▸ Data supplied
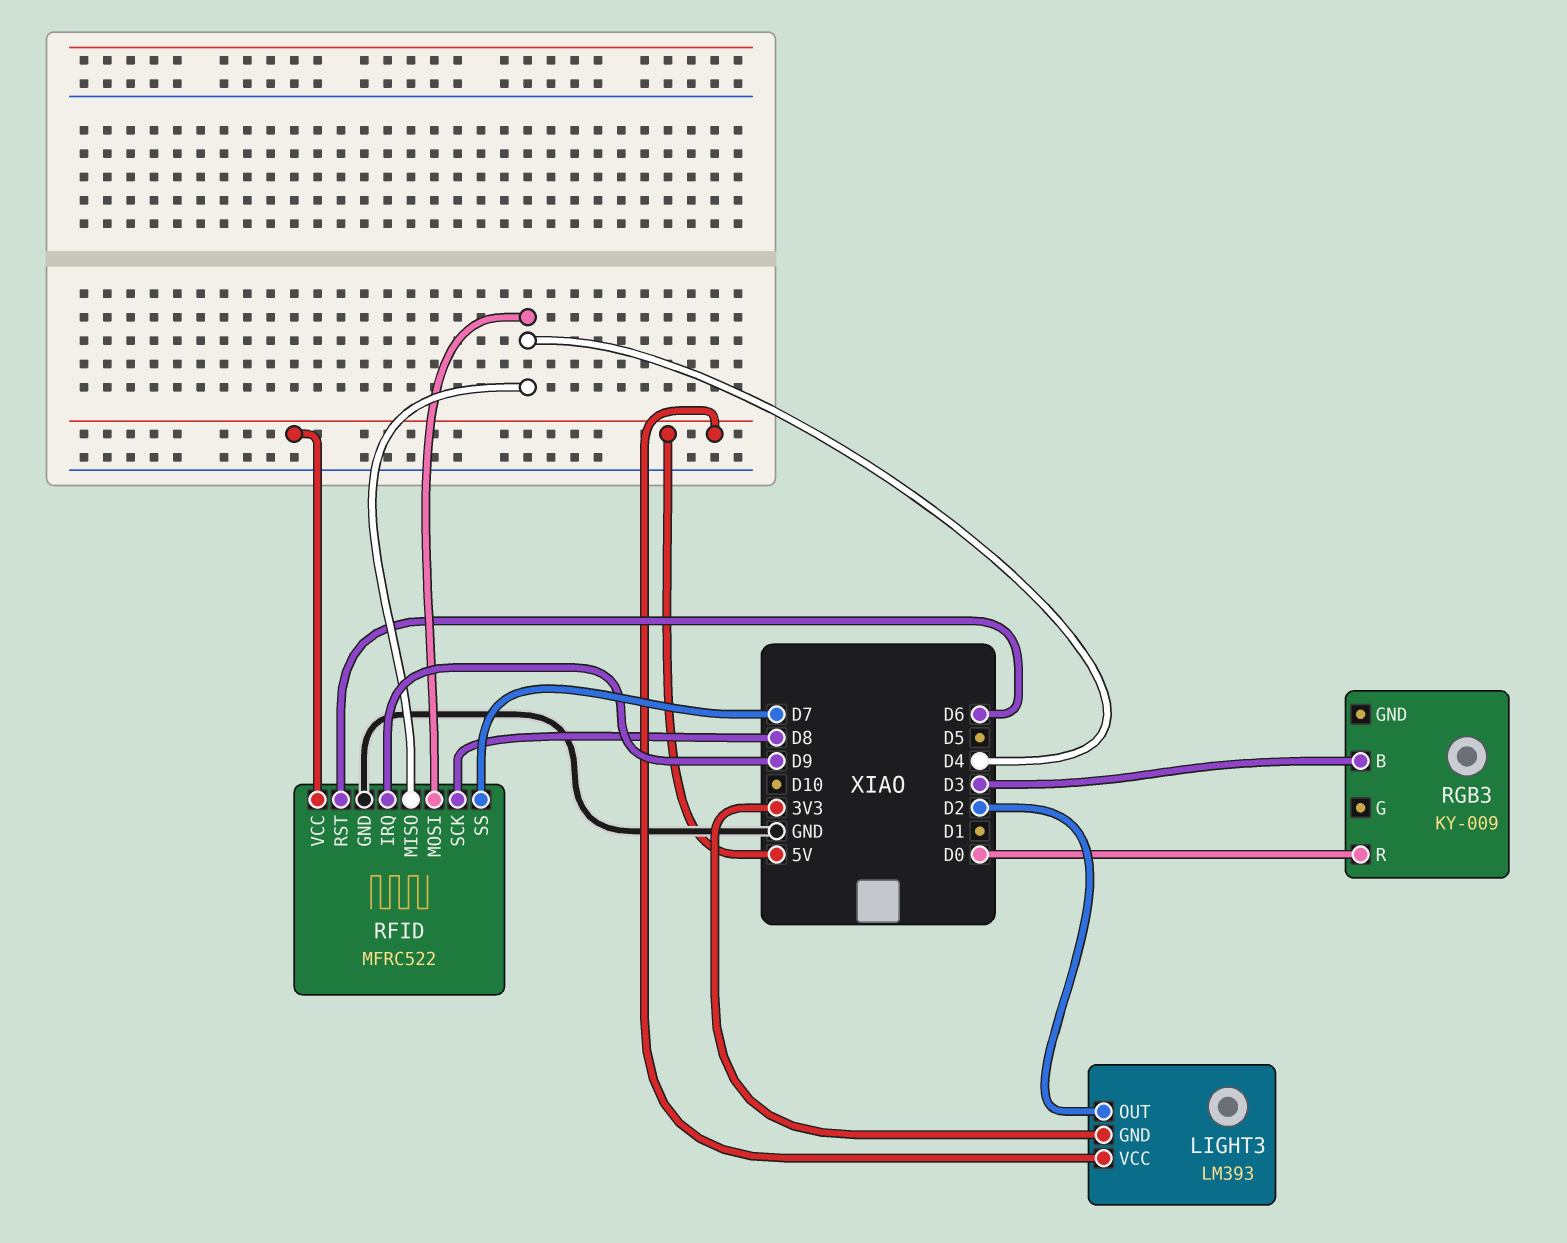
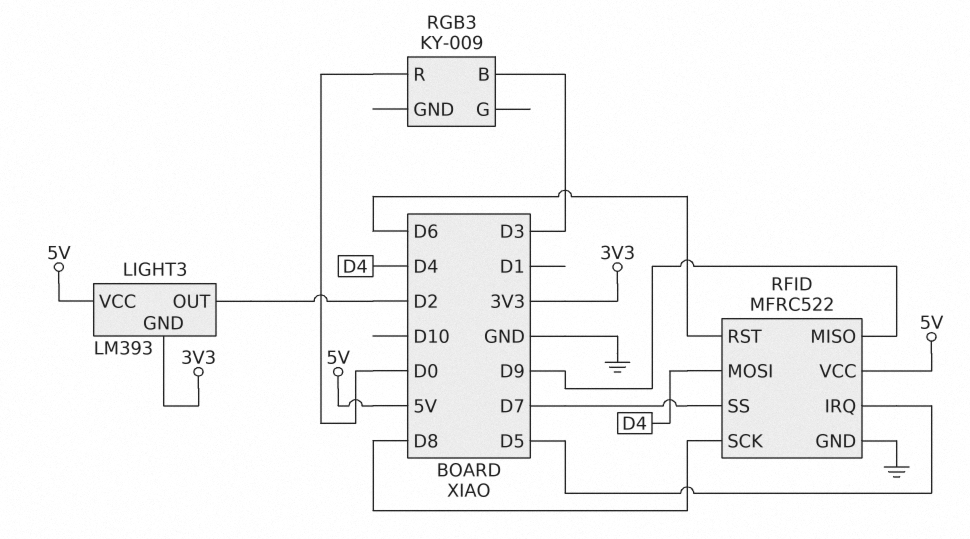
RFID pin IRQ: D9 -> D5
RFID pin MISO: D4 -> D9

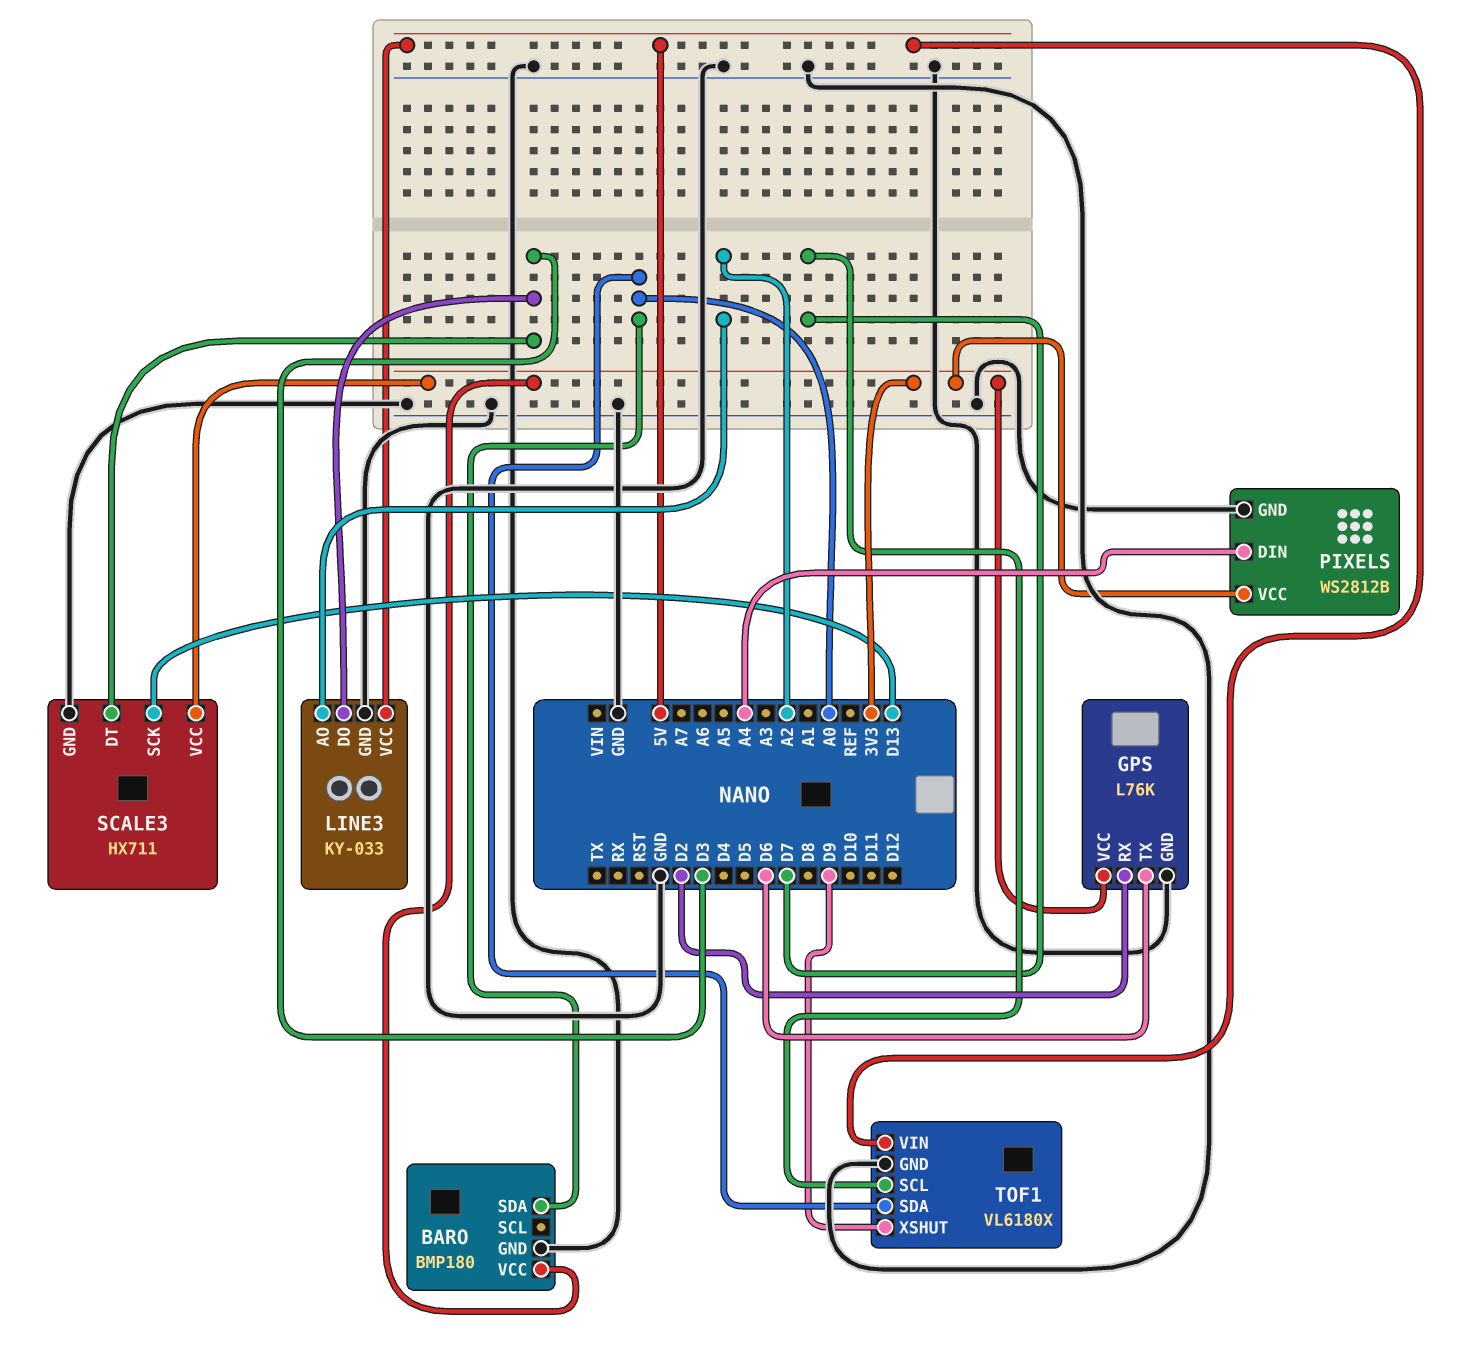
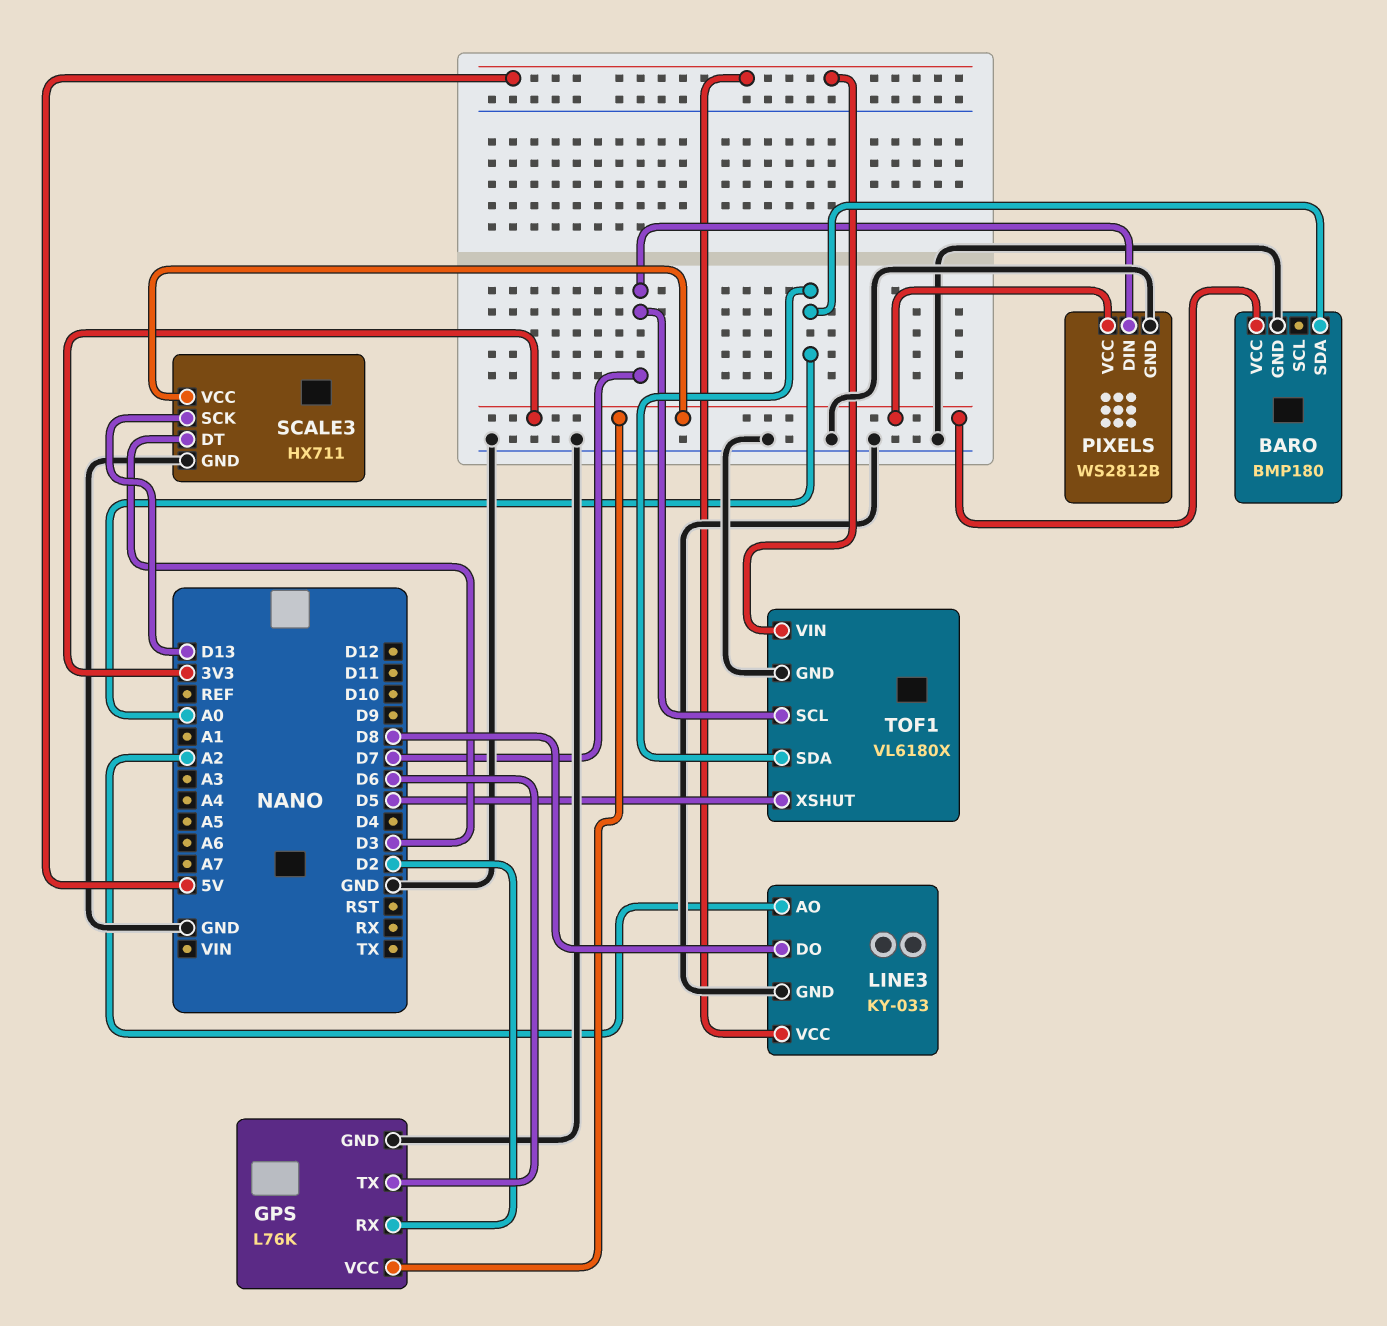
LINE3 pin DO: D3 -> D8
PIXELS pin DIN: A4 -> D7
TOF1 pin XSHUT: D9 -> D5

▸ Task objective
Copy out every entry above word for word; omit the images.

▸ Written solution
RFID pin IRQ: D9 -> D5
RFID pin MISO: D4 -> D9

LINE3 pin DO: D3 -> D8
PIXELS pin DIN: A4 -> D7
TOF1 pin XSHUT: D9 -> D5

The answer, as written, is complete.